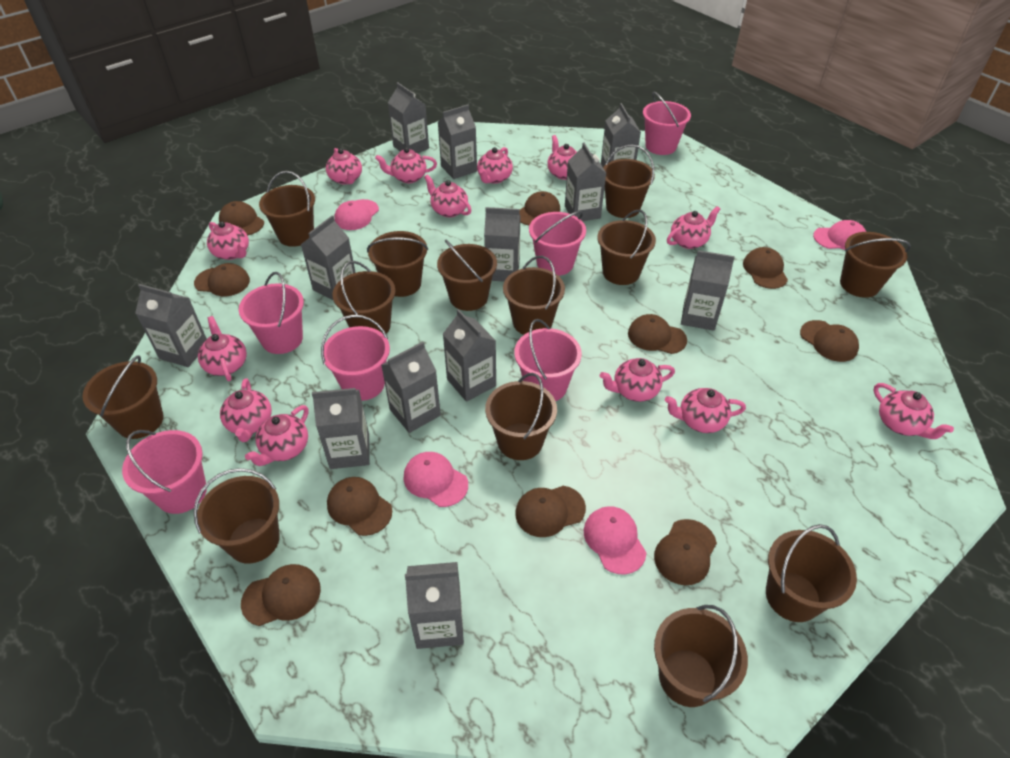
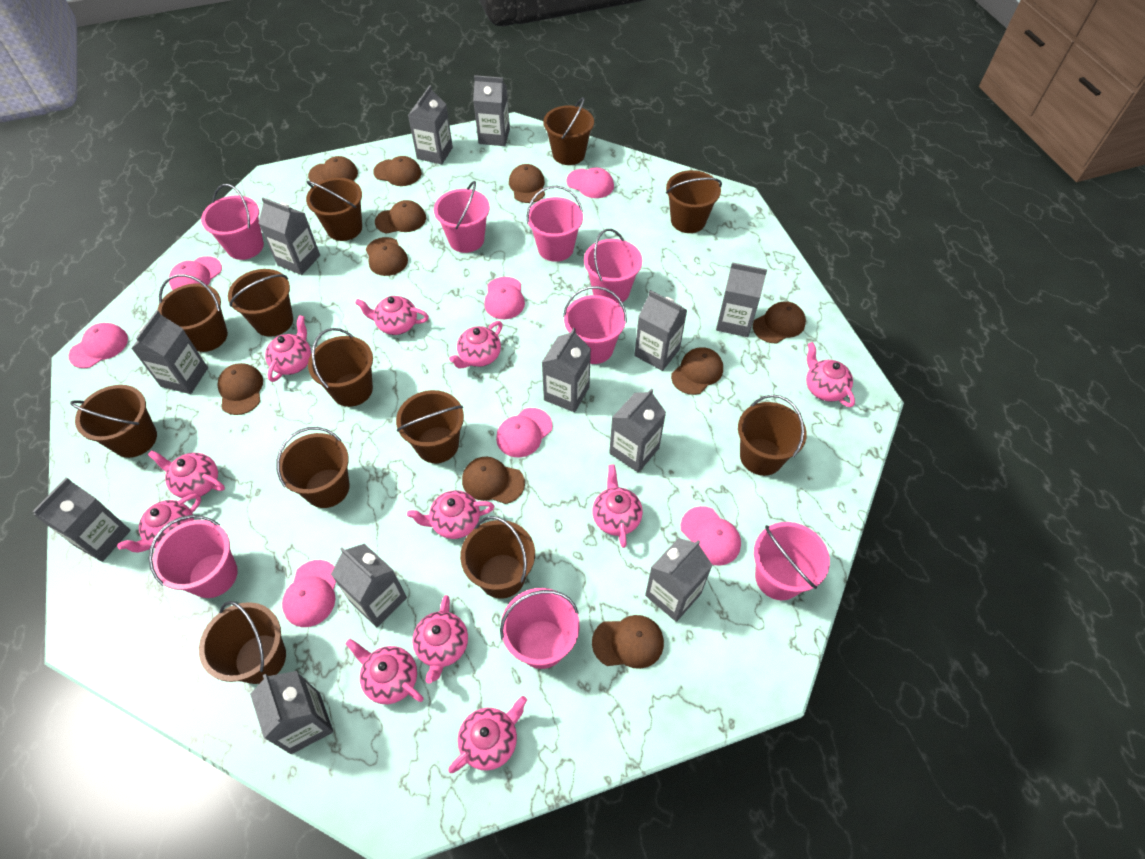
brown bucket: 13 -> 12
pink bucket: 6 -> 8
pink cap: 4 -> 7
pink teapot: 13 -> 11

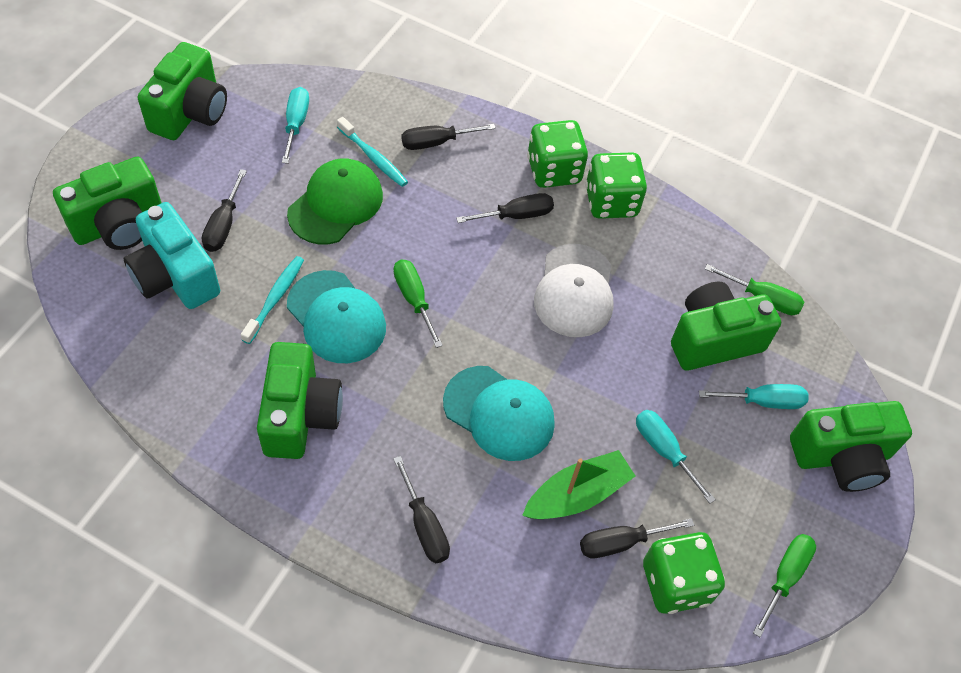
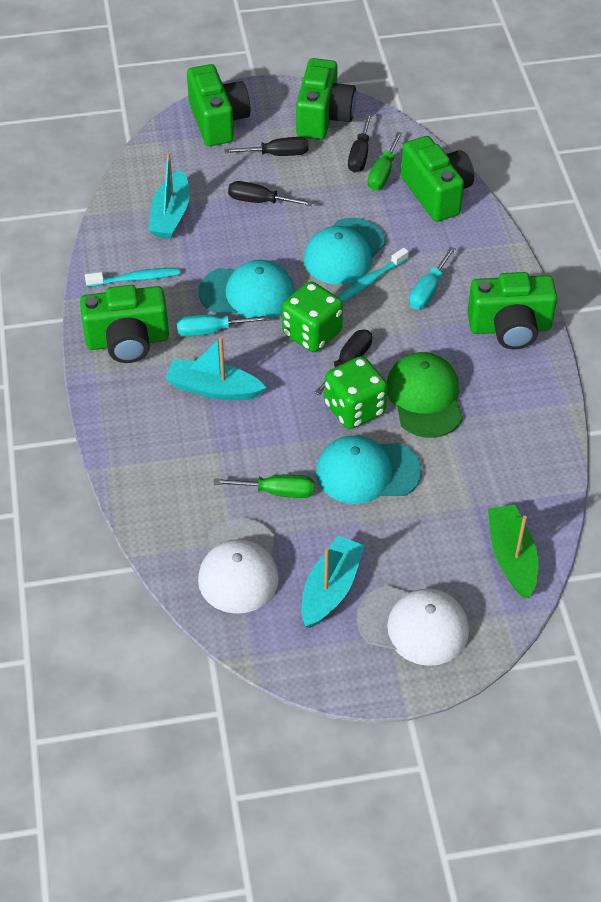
black screwdriver: 5 -> 4
green dice: 3 -> 2
green screwdriver: 3 -> 2
turquoise boat: 0 -> 3
turquoise camera: 1 -> 0
turquoise cap: 2 -> 3
turquoise screwdriver: 3 -> 2
white cap: 1 -> 2

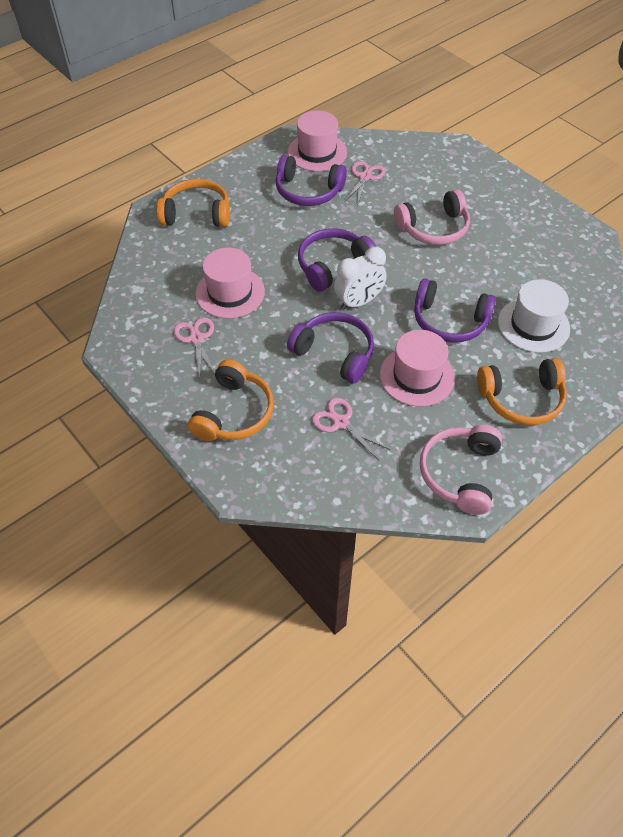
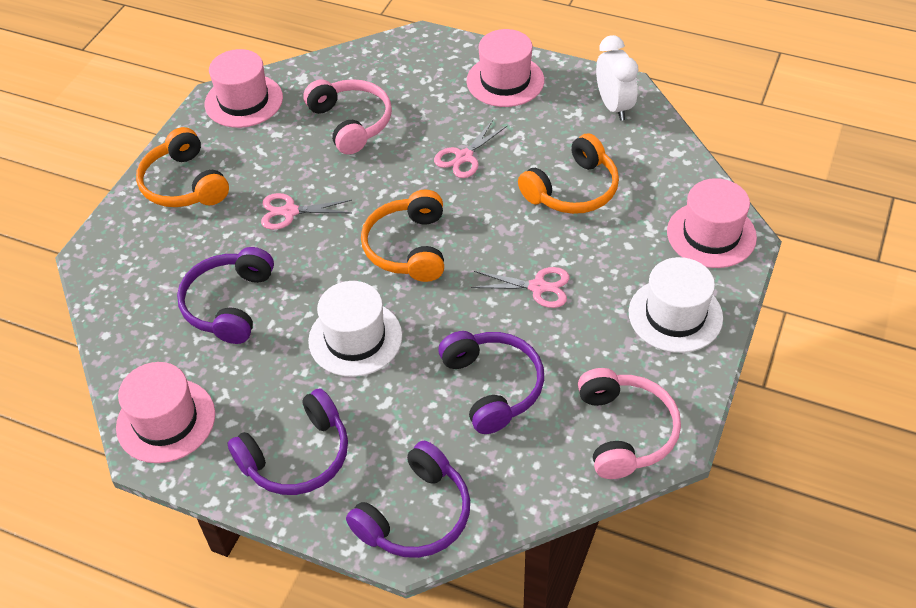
pink hat: 3 -> 4
white hat: 1 -> 2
━━━━━━━━━━━━━━━━━━━━━━━━━━━━━━
BRIEF
Only the pictures are to be left out; everything else in the entries above must be duplicated exactly.

YOUR SOLUTION
brown bucket: 13 -> 12
pink bucket: 6 -> 8
pink cap: 4 -> 7
pink teapot: 13 -> 11

black screwdriver: 5 -> 4
green dice: 3 -> 2
green screwdriver: 3 -> 2
turquoise boat: 0 -> 3
turquoise camera: 1 -> 0
turquoise cap: 2 -> 3
turquoise screwdriver: 3 -> 2
white cap: 1 -> 2

pink hat: 3 -> 4
white hat: 1 -> 2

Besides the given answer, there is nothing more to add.